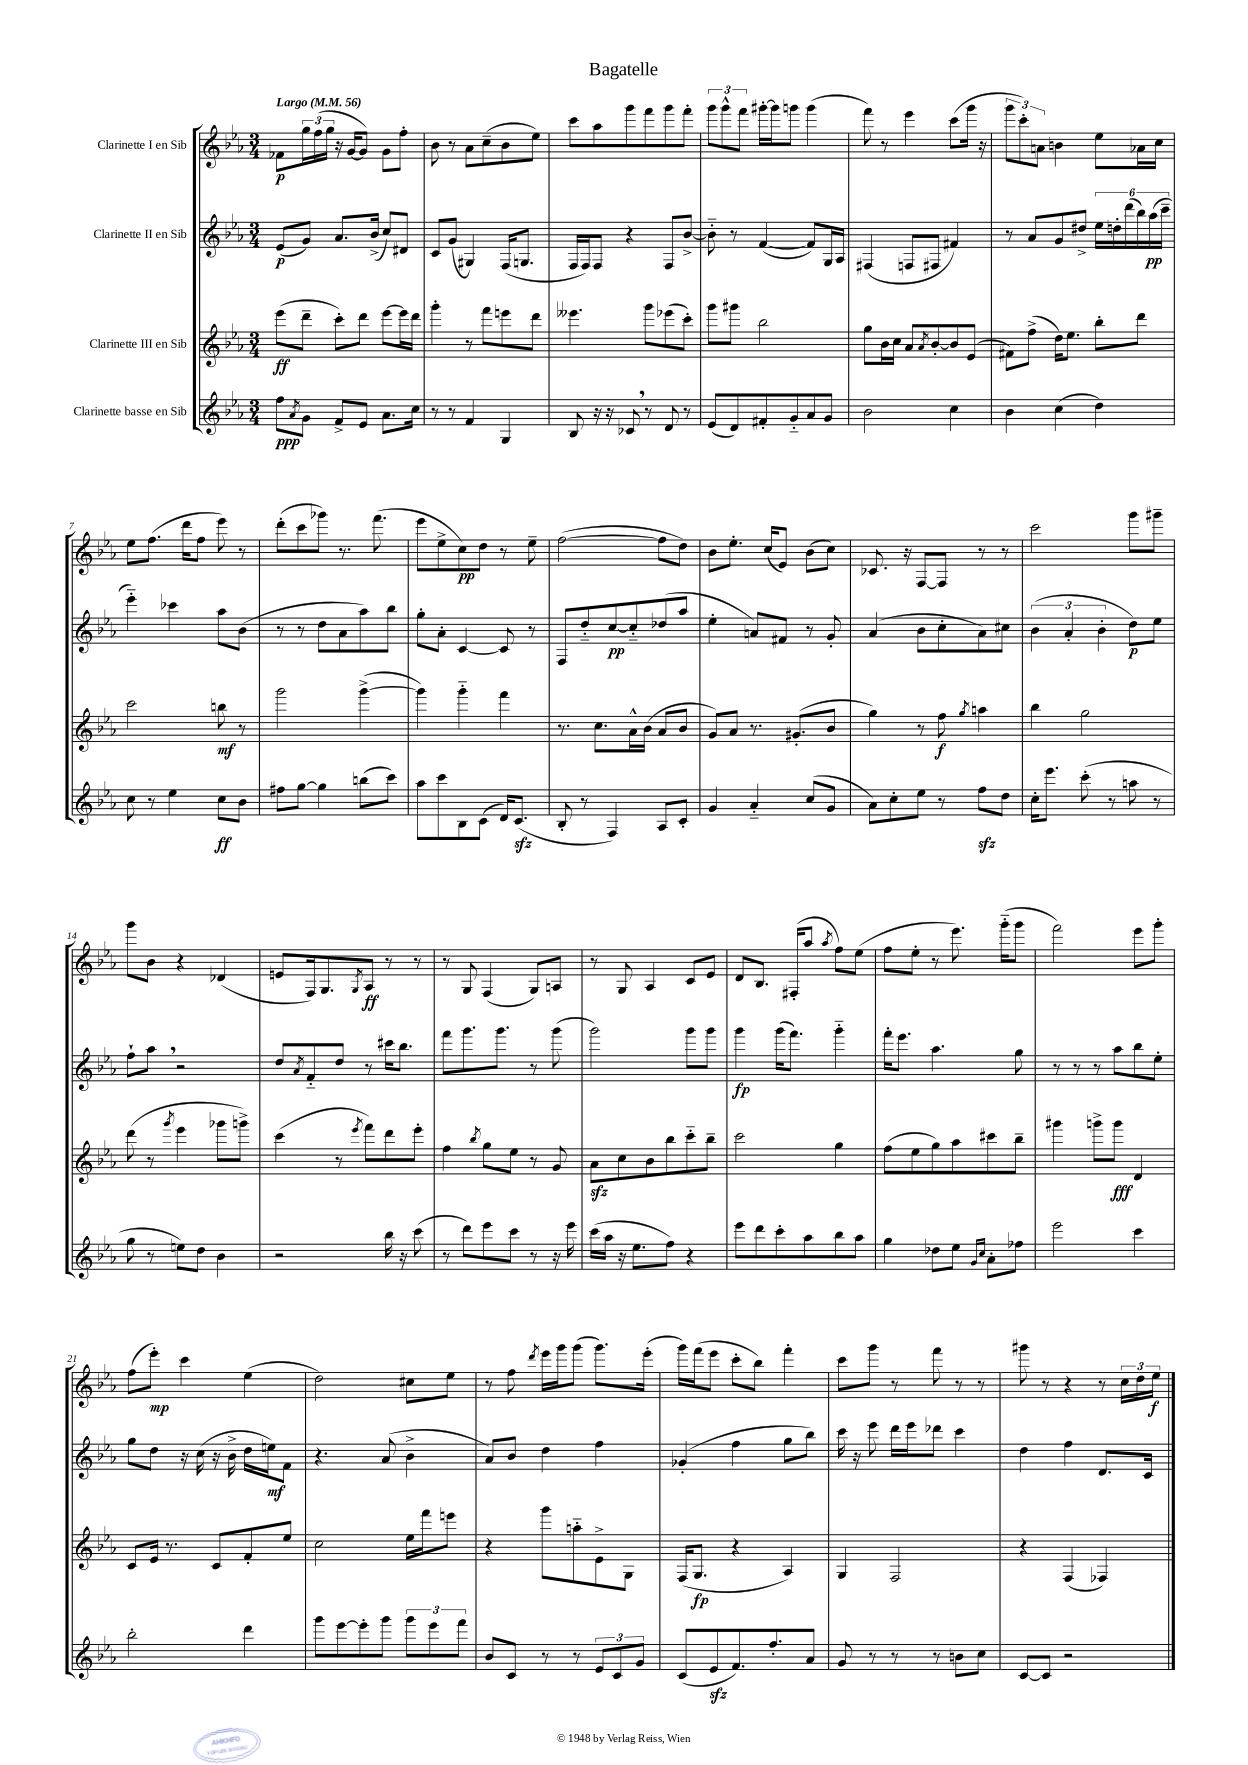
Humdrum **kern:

**kern	**dynam	**kern	**dynam	**kern	**dynam	**kern	**dynam
*part4	*part4	*part3	*part3	*part2	*part2	*part1	*part1
*staff4	*staff4	*staff3	*staff3	*staff2	*staff2	*staff1	*staff1
*I"Clarinette basse en Sib	*	*I"Clarinette III en Sib	*	*I"Clarinette II en Sib	*	*I"Clarinette I en Sib	*
*clefG2	*	*clefG2	*	*clefG2	*	*clefG2	*
*k[b-e-a-]	*	*k[b-e-a-]	*	*k[b-e-a-]	*	*k[b-e-a-]	*
*M3/4	*	*M3/4	*	*M3/4	*	*M3/4	*
*MM56	*	*MM56	*	*MM56	*	*MM56	*
=1	=1	=1	=1	=1	=1	=1	=1
!	!	!	!	!	!	!LO:TX:a:B:t=Largo	!
8ff\L	ppp	(8eee-\L	ff	(8e-/L	p	8f-X\L	p
8qa-/	.	.	.	.	.	.	.
8g\J	.	8ddd~\J	.	8g/J)	.	24gg\L	.
.	.	.	.	.	.	(24ff\	.
.	.	.	.	.	.	24gg\JJ	.
8f^/L	.	8ccc'\L)	.	8.a-/L	.	16r	.
.	.	.	.	.	.	[16g/KL	.
8e-/J	.	8ddd\J	.	.	.	8g/J])	.
.	.	.	.	(16b-^/Jk	.	.	.
8.a-\L	.	[8eee-\L	.	8cc/L)	.	8g\L	.
.	.	16eee-\L]	.	8d#X/J	.	8ff'\J	.
16cc\Jk	.	16ddd\JJ	.	.	.	.	.
=2	=2	=2	=2	=2	=2	=2	=2
8r	.	4ggg'\	.	8c/L	.	8b-\	.
8r	.	.	.	(8g/J	.	8r	.
4f/	.	8r	.	4G#X/)	.	8a-\L	.
.	.	8fff\L	.	.	.	(8cc~\	.
4G/	.	8eeen\	.	(16F/KL	.	8b-\	.
.	.	.	.	8.Gn/J	.	.	.
.	.	8ddd\J	.	.	.	8ee-\J)	.
=3	=3	=3	=3	=3	=3	=3	=3
8B-/	.	4.eee--X\	.	16F/LL	.	8ccc\L	.
.	.	.	.	16F/J)	.	.	.
16r	.	.	.	8F/J	.	8aa-\	.
16r	.	.	.	.	.	.	.
8c-X,/	.	.	.	4r	.	8ggg\	.
8r	.	8ggg\L	.	.	.	8fff\	.
8d/	.	(8eee-X\	.	8F/L	.	8ggg\	.
8r	.	8ccc'\J)	.	[8b-^/J	.	8fff'\J	.
=4	=4	=4	=4	=4	=4	=4	=4
(8e-/L	.	8ggg\L	.	8b-\]	.	12ggg\L	.
.	.	.	.	.	.	12ggg^^\	.
8d/)	.	8ggg#X\J	.	8r	.	.	.
.	.	.	.	.	.	12fff\J	.
8f#X'/	.	2bb-\	.	([4f/	.	[16ggg#X'\LL	.
.	.	.	.	.	.	16ggg#\J]	.
8g/	.	.	.	.	.	8gggn\J	.
8a-/	.	.	.	8f/L])	.	(4ggg\	.
8g/J	.	.	.	16G/L	.	.	.
.	.	.	.	16A-/JJ	.	.	.
=5	=5	=5	=5	=5	=5	=5	=5
2b-\	.	8gg\L	.	(4F#X/	.	8fff\)	.
.	.	16b-\L	.	.	.	8r	.
.	.	16cc\JJ	.	.	.	.	.
.	.	8a-/L	.	8Fn/L	.	4eee-\	.
.	.	8qa-/	.	.	.	.	.
.	.	[8b-'/	.	8F#X/J	.	.	.
4cc\	.	8b-/]	.	4f#X/)	.	(8ccc\L	.
.	.	(8e-/J	.	.	.	16ggg\Jk	.
.	.	.	.	.	.	16r	.
=6	=6	=6	=6	=6	=6	=6	=6
4b-\	.	8f#X\L)	.	8r	.	12ggg\L	.
.	.	.	.	.	.	12ccc'\)	.
.	.	(8ff^\J	.	8a-/L	.	.	.
.	.	.	.	.	.	12an\J	.
(4cc\	.	16dd\KL)	.	8g/	.	4bn\	.
.	.	8.ee-\J	.	.	.	.	.
.	.	.	.	8dd#X^/J	.	.	.
4dd\)	.	8bb-'\L	.	24ee-\LL	.	8ee-\L	.
.	.	.	.	24ddn'\	.	.	.
.	.	.	.	(24ddd\	.	.	.
.	.	8ddd\J	.	24bb-\)	.	16a-X\L	.
.	.	.	.	(24aa-\	pp	.	.
.	.	.	.	.	.	16cc\JJ	.
.	.	.	.	24ccc~\JJ	.	.	.
!!LO:LB:g=z
=7	=7	=7	=7	=7	=7	=7	=7
8cc\	.	2ccc\	.	4eee-\)	.	8ee-\L	.
8r	.	.	.	.	.	(8.ff\J	.
4ee-\	.	.	.	4ccc-X\	.	.	.
.	.	.	.	.	.	16ddd\KL	.
.	.	.	.	.	.	8ff\J	.
8cc\L	ff	8bbn\	mf	8aa-\L	.	8eee-\)	.
8b-\J	.	8r	.	(8b-\J	.	8r	.
=8	=8	=8	=8	=8	=8	=8	=8
8ff#X\L	.	2ggg\	.	8r	.	(8ddd'\L	.
[8gg\J	.	.	.	8r	.	8ccc\	.
4gg\]	.	.	.	8dd\L	.	8ggg-X\J)	.
.	.	.	.	8a-\	.	8.r	.
(8bbn\L	.	([4ggg^\	.	8aa-\)	.	.	.
.	.	.	.	.	.	(8.fff\	.
8ccc\J)	.	.	.	8bb-\J	.	.	.
=9	=9	=9	=9	=9	=9	=9	=9
8aa-\L	.	4ggg\])	.	8gg'\L	.	8eee-\L	.
8ccc\	.	.	.	8a-'\J	.	8ee-^\	.
8B-\	.	4ggg\	.	[4c/	.	8cc\)	pp
(8c\J	.	.	.	.	.	8dd\J	.
16d/KL)	.	4fff\	.	8c/]	.	8r	.
(8.czz/J	.	.	.	.	.	.	.
.	.	.	.	8r	.	8ee-~\	.
=10	=10	=10	=10	=10	=10	=10	=10
8B-'/	.	8.r	.	8F/L	.	([2ff\	.
8r	.	.	.	8dd/	.	.	.
.	.	8.cc\L	.	.	.	.	.
4F/)	.	.	.	[8cc/	pp	.	.
.	.	16a-^^\L	.	8cc/]	.	.	.
.	.	(16b-\JJ	.	.	.	.	.
8A-/L	.	8a-/L	.	(8dd-X/	.	8ff\L]	.
8c'/J	.	8b-/J	.	8aa-/J	.	8dd\J)	.
=11	=11	=11	=11	=11	=11	=11	=11
4g/	.	8g/L)	.	4ee-'\	.	8b-\L	.
.	.	8a-/J	.	.	.	8.ee-'\J	.
4a-/	.	8.r	.	8an/L)	.	.	.
.	.	.	.	.	.	(16cc/KL	.
.	.	.	.	8f#X/J	.	8e-/J)	.
.	.	(8.g#X'/L	.	.	.	.	.
(8cc/L	.	.	.	8r	.	(8b-\L	.
8g/J	.	8b-/J	.	8g'/	.	8cc\J)	.
=12	=12	=12	=12	=12	=12	=12	=12
8a-\L)	.	4gg\)	.	(4a-/	.	8.c-X/	.
8cc'\	.	.	.	.	.	.	.
.	.	.	.	.	.	16r	.
8ee-\J	.	8r	.	8b-\L	.	[8F/L	.
8r	.	8ff\	f	8cc'\	.	8F/J]	.
.	.	8qgg/	.	.	.	.	.
8ffzz\L	.	4aan\	.	8a-\)	.	8r	.
8dd\J	.	.	.	8cc#X\J	.	8r	.
=13	=13	=13	=13	=13	=13	=13	=13
16cc'\KL	.	4bb-\	.	(6b-\	.	2ccc\	.
8.eee-\J	.	.	.	.	.	.	.
.	.	.	.	6a-'/	.	.	.
(8ccc'\	.	2gg\	.	.	.	.	.
.	.	.	.	6b-'\	.	.	.
8r	.	.	.	.	.	.	.
8aan\	.	.	.	8dd\L)	p	8ggg\L	.
8r	.	.	.	8ee-\J	.	8ggg#X~\J	.
!!LO:LB:g=z
=14	=14	=14	=14	=14	=14	=14	=14
8gg\	.	(8ddd\	.	8ff`\L	.	8ggg\L	.
8r	.	8r	.	8aa-,\J	.	8b-\J	.
.	.	8qggg/	.	.	.	.	.
8een\L)	.	4eee-\	.	2r	.	4r	.
8dd\J	.	.	.	.	.	.	.
4b-\	.	8ggg-X\L	.	.	.	(4d-X/	.
.	.	8gggn^\J)	.	.	.	.	.
=15	=15	=15	=15	=15	=15	=15	=15
2r	.	(4ccc\	.	8dd/L	.	8en/L	.
.	.	.	.	8qa-/	.	.	.
.	.	.	.	8f/	.	16F/k)	.
.	.	.	.	.	.	8.G/	.
.	.	8r	.	8dd/J	.	.	.
.	.	8qeee-/	.	.	.	8qG/	.
.	.	8fff\L)	.	8r	.	8A-/J	ff
16bb-\	.	8ddd\	.	16ccc#X\KL	.	8r	.
16r	.	.	.	8.bb-\J	.	.	.
(8ccc\	.	8eee-'\J	.	.	.	8r	.
=16	=16	=16	=16	=16	=16	=16	=16
8r	.	4ff\	.	8fff\L	.	8r	.
8ddd\L)	.	.	.	8.ggg\	.	8G/	.
.	.	8qbb-/	.	.	.	.	.
8eee-\	.	8gg\L	.	.	.	(4F/	.
.	.	.	.	8.ggg\J	.	.	.
8ccc\J	.	8ee-\J	.	.	.	.	.
8r	.	8r	.	8r	.	8G/L)	.
16r	.	8g/	.	(8ggg\	.	8An/J	.
16eee-\	.	.	.	.	.	.	.
=17	=17	=17	=17	=17	=17	=17	=17
(16ccc\LL	.	8a-zz\L	.	2ggg\)	.	8r	.
16aa-\JJ	.	.	.	.	.	.	.
16r	.	8cc\	.	.	.	8G/	.
8.ee-\L	.	.	.	.	.	.	.
.	.	8b-\	.	.	.	4A-/	.
8ff\J)	.	8bb-\	.	.	.	.	.
4r	.	8ccc\	.	8ggg\L	.	8c/L	.
.	.	8bb-~\J	.	8ggg\J	.	8e-/J	.
=18	=18	=18	=18	=18	=18	=18	=18
8eee-\L	.	2ccc\	.	4ggg\	fp	8d/L	.
8ddd\	.	.	.	.	.	8.B-/J	.
8ccc'\	.	.	.	(16ggg\KL	.	.	.
.	.	.	.	8.fff\J)	.	(16F#X'/KL	.
8aa-\	.	.	.	.	.	8aa-/J	.
.	.	.	.	.	.	8qaa-/	.
8bb-\	.	4gg\	.	4ggg\	.	8ff\L)	.
8aa-\J	.	.	.	.	.	(8ee-\J	.
=19	=19	=19	=19	=19	=19	=19	=19
4gg\	.	(8ff\L	.	16fff'\KL	.	8ff\L	.
.	.	.	.	8.eee-\J	.	.	.
.	.	8ee-\	.	.	.	8ee-'\J	.
8dd-X\L	.	8gg\)	.	4.aa-\	.	8r	.
8ee-\J	.	8aa-\	.	.	.	8.eee-\)	.
16qqg/LL	.	.	.	.	.	.	.
16qqcc/JJ	.	.	.	.	.	.	.
8a-'\L	.	8ccc#X\	.	.	.	.	.
.	.	.	.	.	.	(16ggg\KL	.
8ff-X\J	.	8bb-~\J	.	8gg\	.	8ggg\J	.
=20	=20	=20	=20	=20	=20	=20	=20
2eee-\	.	4ggg#X\	.	8r	.	2fff\)	.
.	.	.	.	8r	.	.	.
.	.	8gggn^\L	.	8r	.	.	.
.	.	8ggg\J	fff	8aa-\L	.	.	.
4ccc\	.	4d/	.	8bb-\	.	8eee-\L	.
.	.	.	.	8ee-'\J	.	8ggg'\J	.
!!LO:LB:g=z
=21	=21	=21	=21	=21	=21	=21	=21
2bb-'\	.	8c/L	.	8gg\L	.	(8ff\L	.
.	.	16e-/Jk	.	8dd\J	.	8eee-'\J)	mp
.	.	8.r	.	.	.	.	.
.	.	.	.	16r	.	4ccc\	.
.	.	.	.	(16cc\	.	.	.
.	.	8c/L	.	16r	.	.	.
.	.	.	.	16b-^\	.	.	.
4ddd\	.	8f'/	.	16dd\LL	.	(4ee-\	.
.	.	.	.	16een\J)	mf	.	.
.	.	8ee-/J	.	8f\J	.	.	.
=22	=22	=22	=22	=22	=22	=22	=22
8ggg\L	.	2cc\	.	4.r	.	2dd\)	.
[8eee-\	.	.	.	.	.	.	.
8eee-'\]	.	.	.	.	.	.	.
8ggg\J	.	.	.	(8a-/	.	.	.
12ggg\L	.	16ee-\LL	.	4b-^\	.	8cc#X\L	.
.	.	16fff\J	.	.	.	.	.
12eee-\	.	.	.	.	.	.	.
.	.	8eeen\J	.	.	.	8ee-\J	.
12fff\J	.	.	.	.	.	.	.
=23	=23	=23	=23	=23	=23	=23	=23
8b-/L	.	4r	.	8a-/L)	.	8r	.
8c/J	.	.	.	8b-/J	.	8ff\	.
.	.	.	.	.	.	8qddd/	.
8r	.	8ggg\L	.	4dd\	.	16eee-\LL	.
.	.	.	.	.	.	16ggg\J	.
8r	.	8aan\	.	.	.	(8ggg\J	.
12e-/L	.	8e-^\	.	4ff\	.	8.ggg\L)	.
12c/	.	.	.	.	.	.	.
.	.	8G\J	.	.	.	.	.
12g/J	.	.	.	.	.	.	.
.	.	.	.	.	.	(16eee-'\Jk	.
=24	=24	=24	=24	=24	=24	=24	=24
(8c/L	.	(16F/KL	.	(4g-X'/	.	16ggg\LL)	.
.	.	8.G/J	fp	.	.	(16fff\J	.
8e-zz/	.	.	.	.	.	8eee-\J	.
8.f/)	.	4r	.	4ff\	.	8ccc'\L	.
.	.	.	.	.	.	8bb-\J)	.
8.ff'/	.	.	.	.	.	.	.
.	.	4A-/)	.	8gg\L	.	4fff'\	.
8a-/J	.	.	.	8bb-\J)	.	.	.
=25	=25	=25	=25	=25	=25	=25	=25
8g/	.	4G/	.	16ccc\	.	8ccc\L	.
.	.	.	.	16r	.	.	.
8r	.	.	.	8eee-\	.	8ggg\J	.
8r	.	2F/	.	16ddd\LL	.	8r	.
.	.	.	.	16eee-\J	.	.	.
8r	.	.	.	8ddd-X\J	.	8fff\	.
8bn\L	.	.	.	4ccc\	.	8r	.
8cc\J	.	.	.	.	.	8r	.
=26	=26	=26	=26	=26	=26	=26	=26
[8c/L	.	4r	.	4dd\	.	8ggg#X\	.
8c/J]	.	.	.	.	.	8r	.
2r	.	(4F/	.	4ff\	.	4r	.
.	.	4F-X/)	.	8.d/L	.	8r	.
.	.	.	.	.	.	24cc\LL	.
.	.	.	.	.	.	24dd\	.
.	.	.	.	16c/Jk	.	.	.
.	.	.	.	.	.	24ee-\JJ	f
==	==	==	==	==	==	==	==
*-	*-	*-	*-	*-	*-	*-	*-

→ **Set problem**
Please find every row above that contains the string "kern" and copy each of those lines in full.

→ **Exercise output**
Humdrum **kern:
**kern	**dynam	**kern	**dynam	**kern	**dynam	**kern	**dynam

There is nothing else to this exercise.